> [Directions] A faithful copy of all the records is needed, with the pictures omitted.

> [Data section]
#####
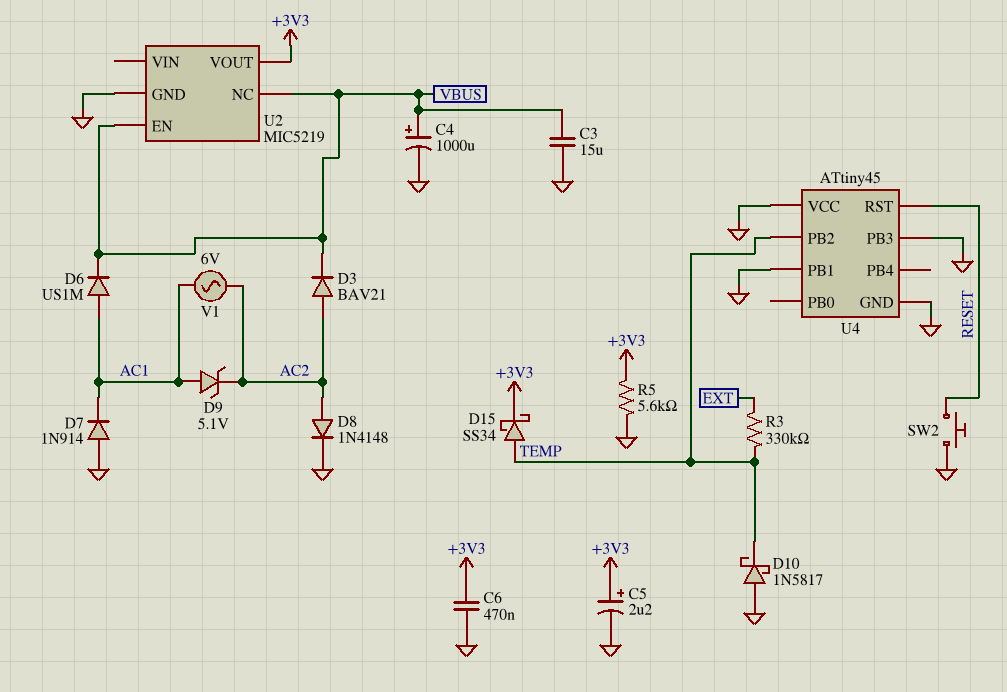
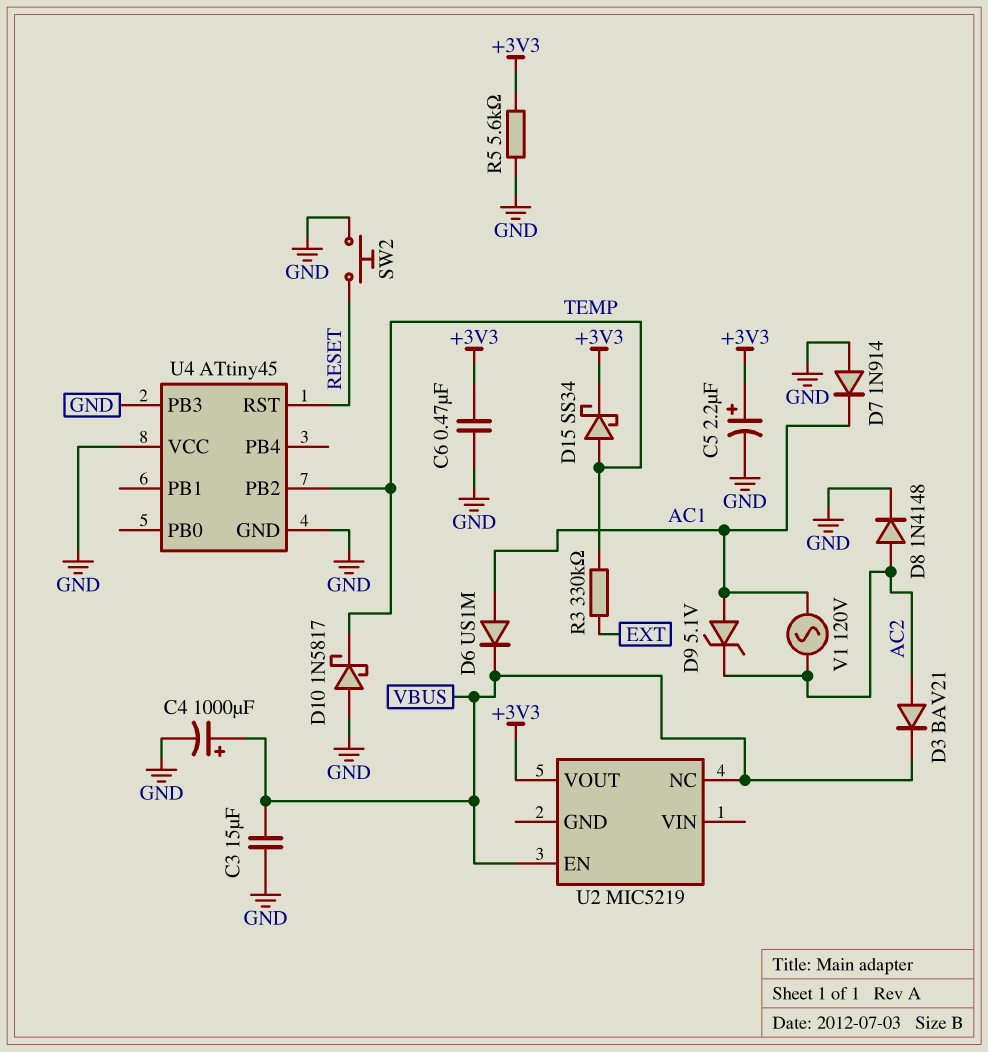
U2 pin GND: GND -> none
U4 pin PB1: GND -> none
V1: AC 6V (AC1, AC2) -> AC 120V (AC1, AC2)

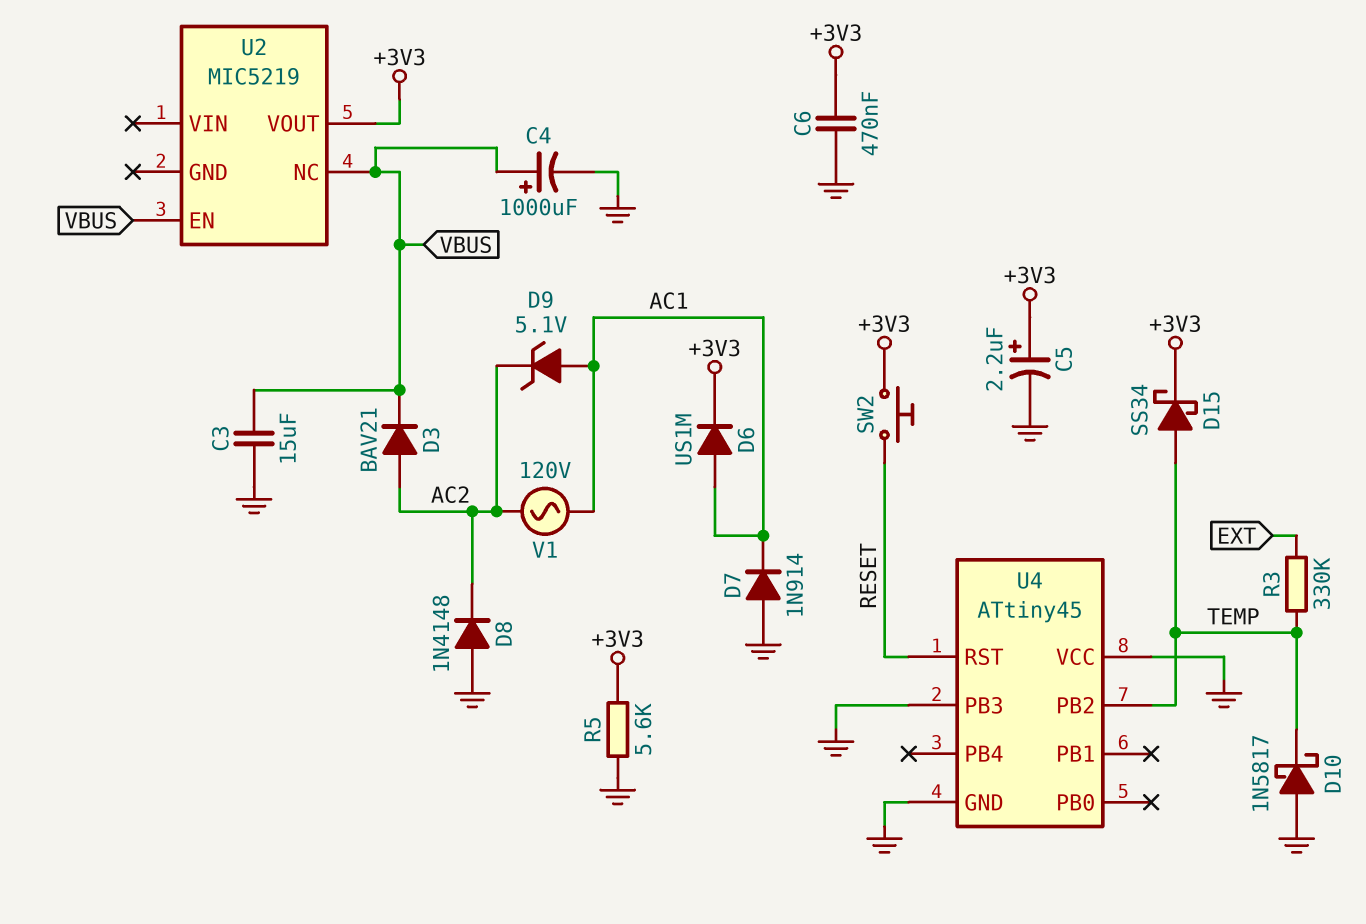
D6: diode US1M (A AC1, K VBUS) -> diode US1M (A AC1, K +3V3)
D8: diode 1N4148 (A AC2, K GND) -> diode 1N4148 (A GND, K AC2)
SW2: button (GND, RESET) -> button (+3V3, RESET)

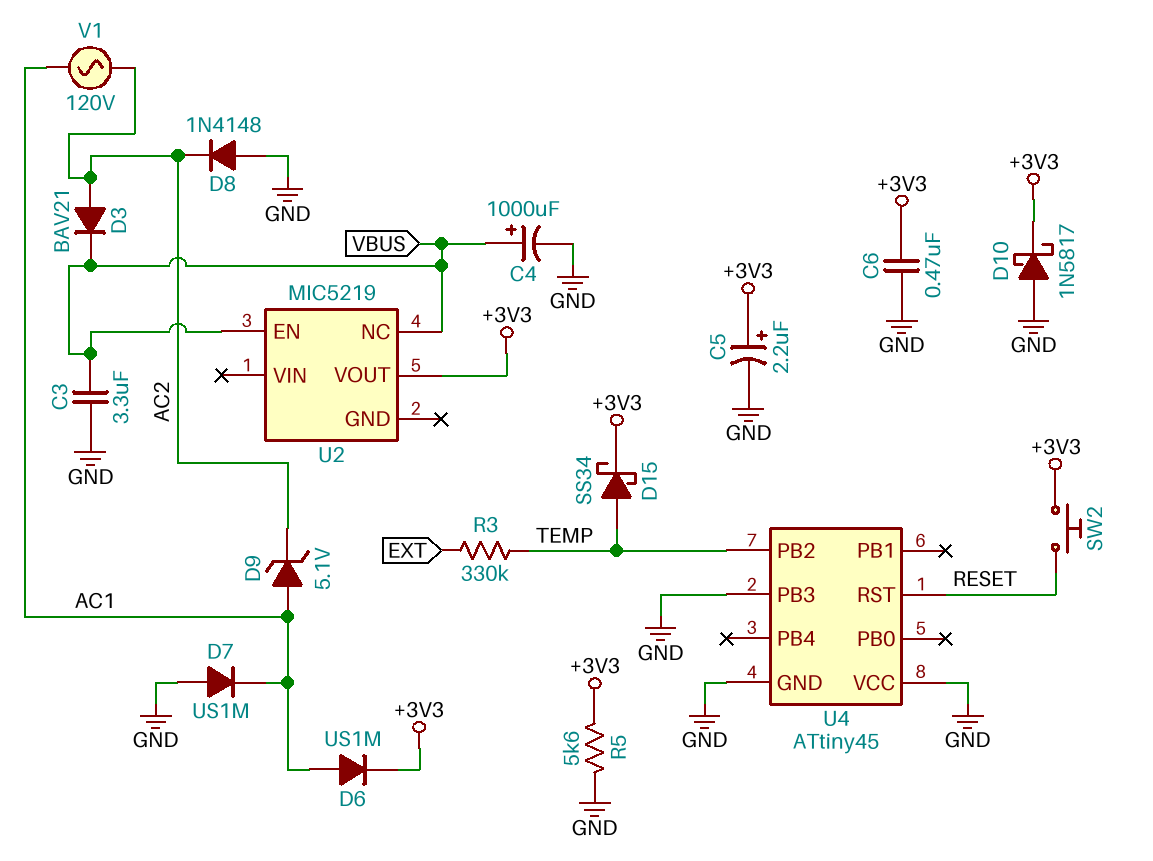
C3: 15uF (GND, VBUS) -> 3.3uF (GND, VBUS)
D7: diode 1N914 (A GND, K AC1) -> diode US1M (A GND, K AC1)
D10: schottky 1N5817 (A GND, K TEMP) -> schottky 1N5817 (A GND, K +3V3)

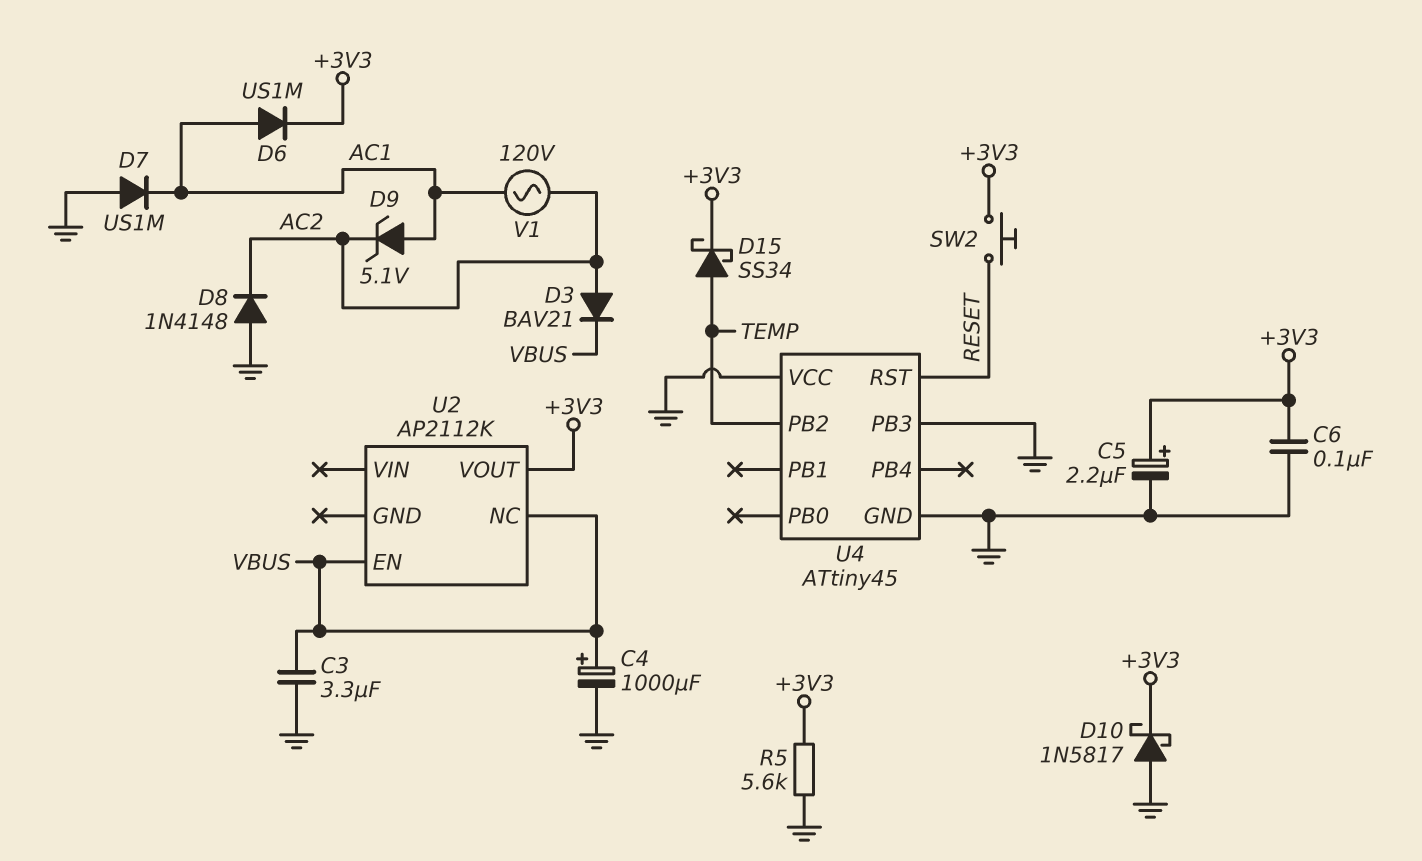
C6: 470nF (+3V3, GND) -> 100nF (+3V3, GND)
R3: 330k (EXT, TEMP) -> none
U2: MIC5219 -> AP2112K

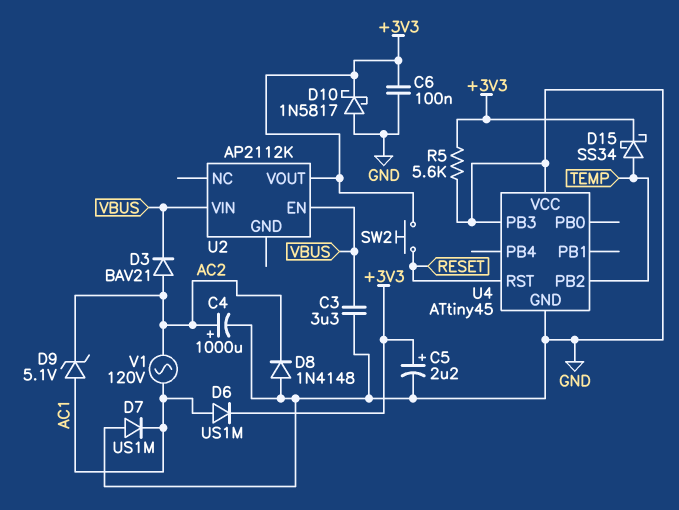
C4: 1000uF (plus VBUS, minus GND) -> 1000uF (plus AC2, minus GND)
U2 pin NC: VBUS -> none
U2 pin VIN: none -> VBUS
#####
> [Answer]
U2 pin GND: GND -> none
U4 pin PB1: GND -> none
V1: AC 6V (AC1, AC2) -> AC 120V (AC1, AC2)

D6: diode US1M (A AC1, K VBUS) -> diode US1M (A AC1, K +3V3)
D8: diode 1N4148 (A AC2, K GND) -> diode 1N4148 (A GND, K AC2)
SW2: button (GND, RESET) -> button (+3V3, RESET)

C3: 15uF (GND, VBUS) -> 3.3uF (GND, VBUS)
D7: diode 1N914 (A GND, K AC1) -> diode US1M (A GND, K AC1)
D10: schottky 1N5817 (A GND, K TEMP) -> schottky 1N5817 (A GND, K +3V3)

C6: 470nF (+3V3, GND) -> 100nF (+3V3, GND)
R3: 330k (EXT, TEMP) -> none
U2: MIC5219 -> AP2112K

C4: 1000uF (plus VBUS, minus GND) -> 1000uF (plus AC2, minus GND)
U2 pin NC: VBUS -> none
U2 pin VIN: none -> VBUS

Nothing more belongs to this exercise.